▶ _TASK DIRECTIONS_
Your output is to hold only the lines from the one showing "U106 pin SW: LX -> T5" through the end of the listing, exactly, with every picture excluded.

*** Opening of RECORDS FOR THIS EXERCISE ***

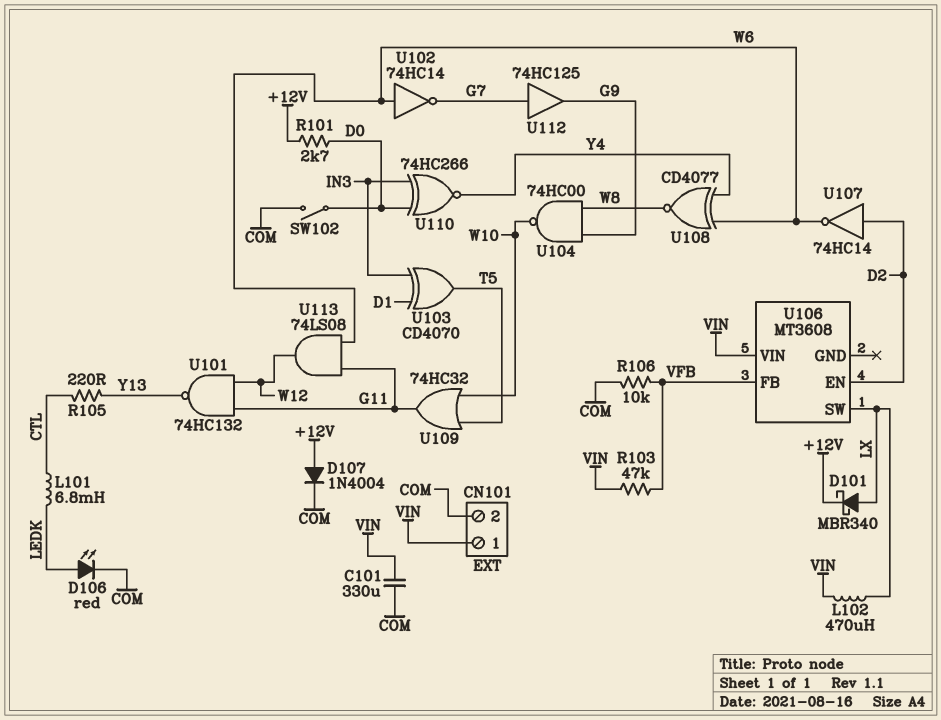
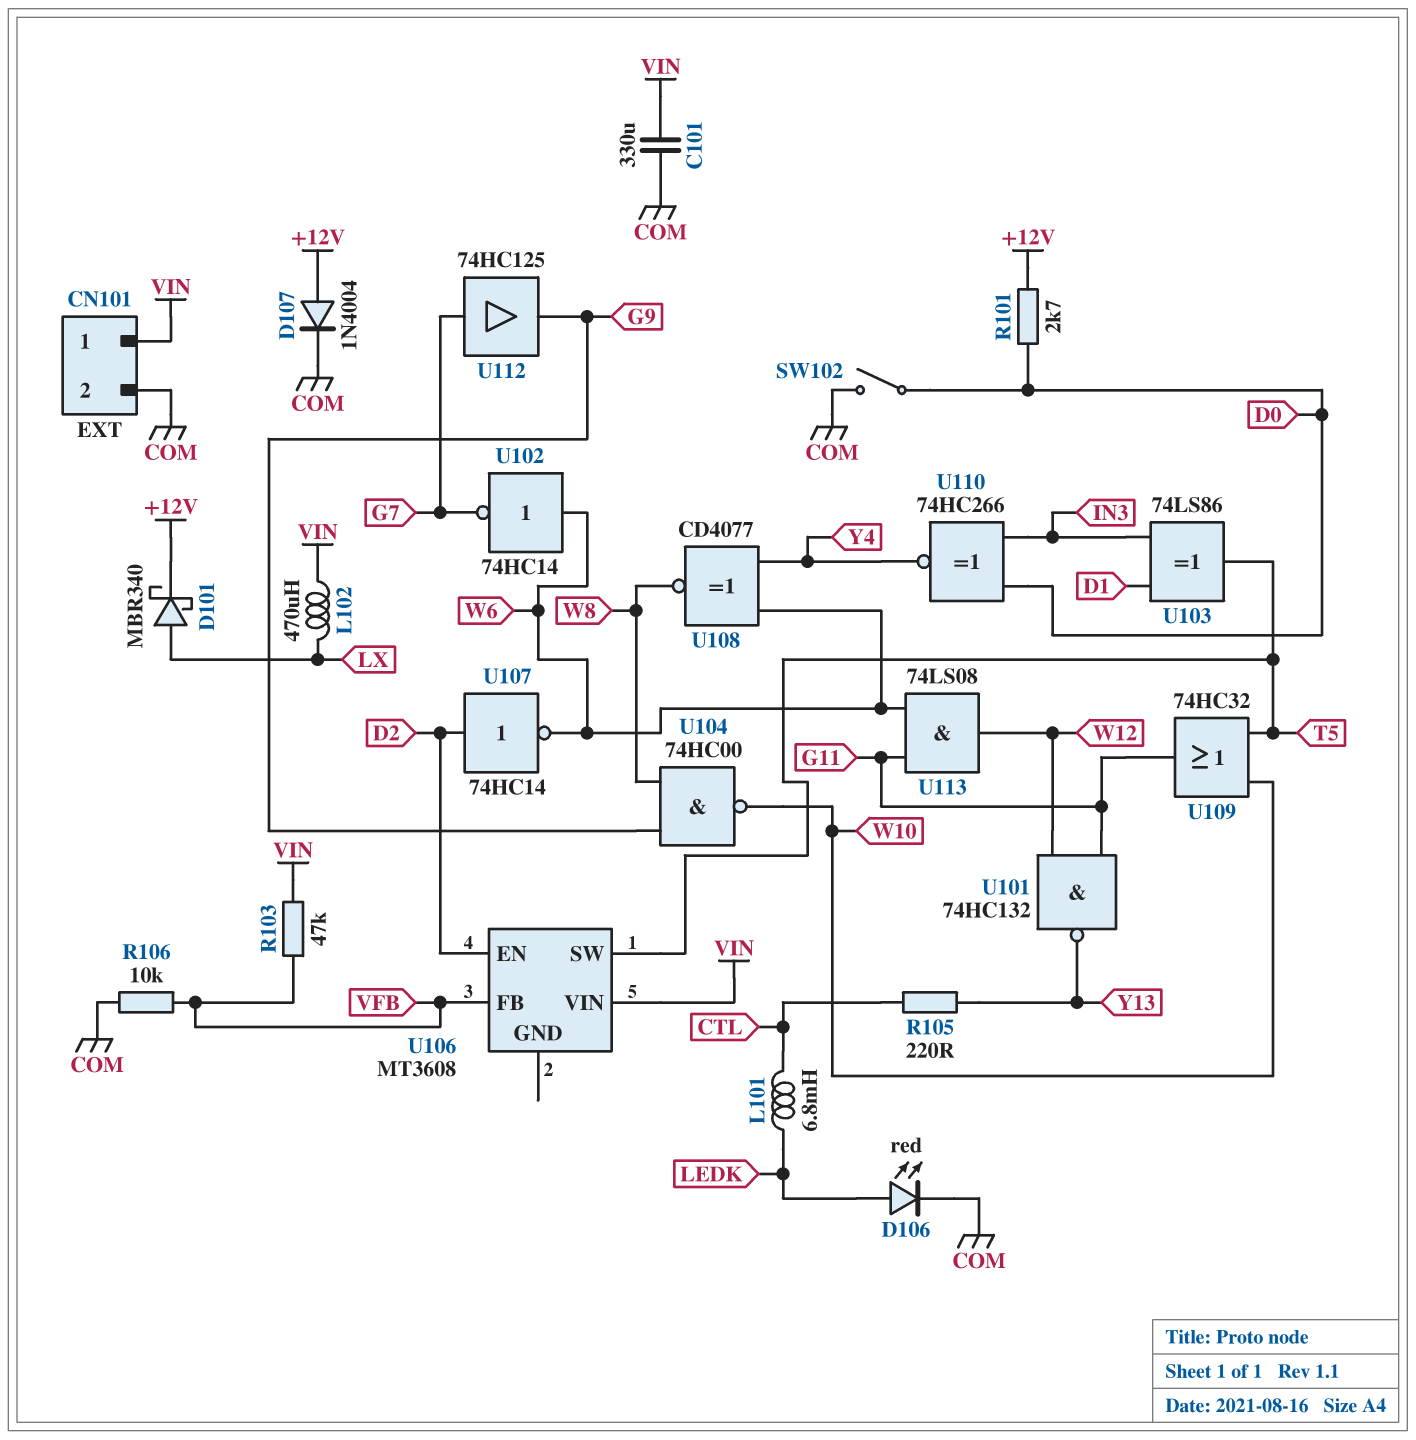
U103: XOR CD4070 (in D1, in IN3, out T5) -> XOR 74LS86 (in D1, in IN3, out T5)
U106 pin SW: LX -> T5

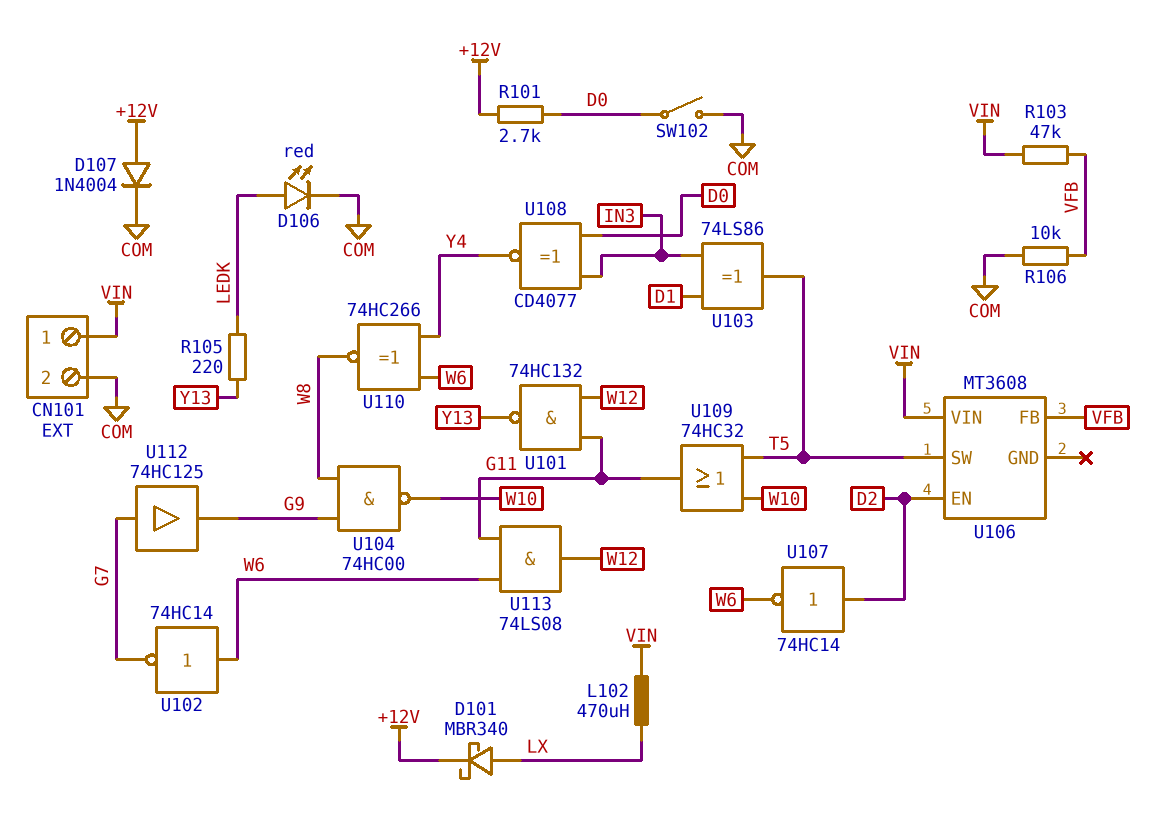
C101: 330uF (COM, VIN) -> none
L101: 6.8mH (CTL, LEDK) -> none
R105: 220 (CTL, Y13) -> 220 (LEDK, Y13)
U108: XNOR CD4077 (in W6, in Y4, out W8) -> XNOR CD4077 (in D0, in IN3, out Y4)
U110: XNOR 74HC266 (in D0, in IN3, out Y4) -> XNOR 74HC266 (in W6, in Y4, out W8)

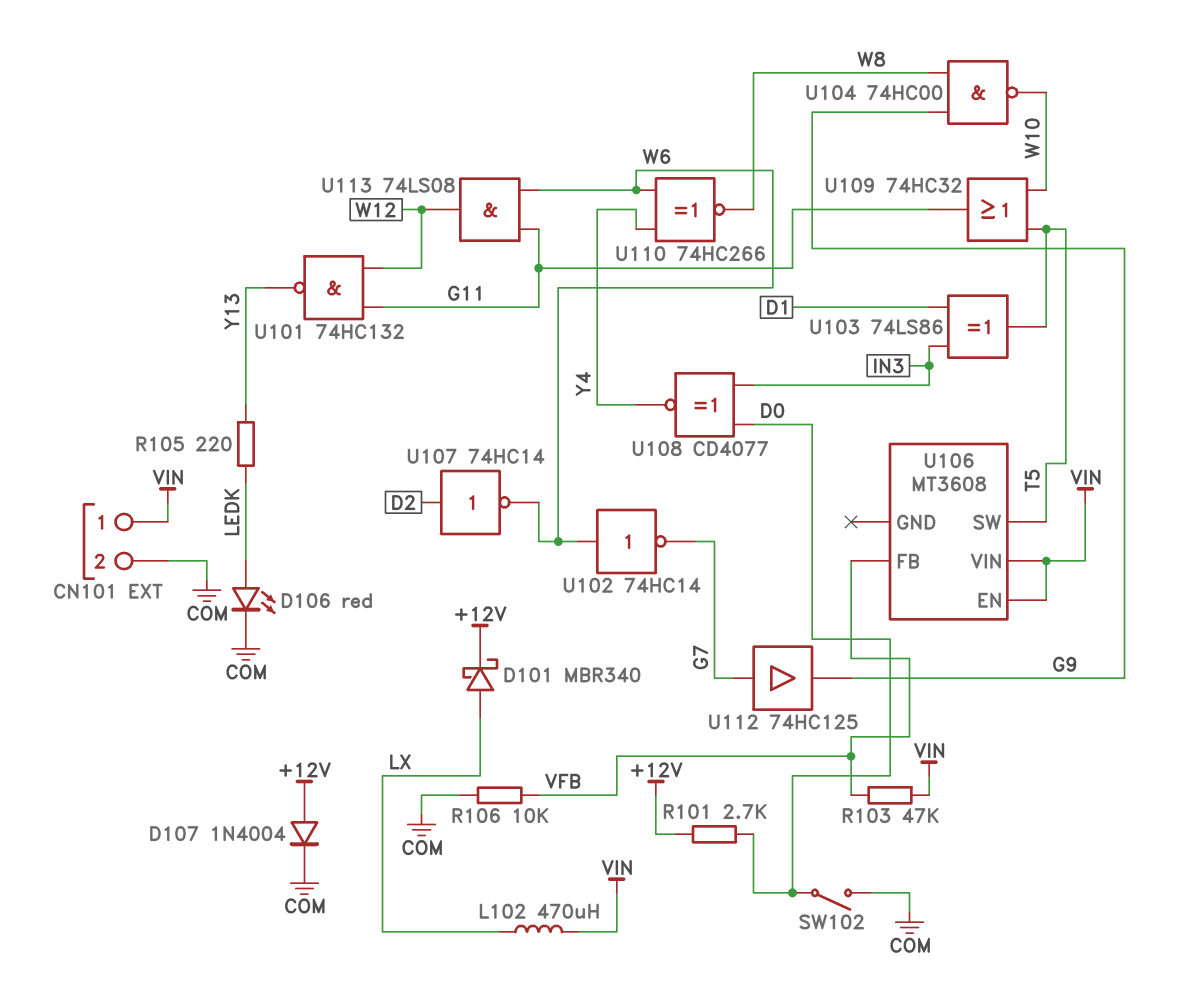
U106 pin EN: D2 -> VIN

*** Close of RECORDS FOR THIS EXERCISE ***

▶ _EXERCISE RESULT_
U106 pin SW: LX -> T5

C101: 330uF (COM, VIN) -> none
L101: 6.8mH (CTL, LEDK) -> none
R105: 220 (CTL, Y13) -> 220 (LEDK, Y13)
U108: XNOR CD4077 (in W6, in Y4, out W8) -> XNOR CD4077 (in D0, in IN3, out Y4)
U110: XNOR 74HC266 (in D0, in IN3, out Y4) -> XNOR 74HC266 (in W6, in Y4, out W8)

U106 pin EN: D2 -> VIN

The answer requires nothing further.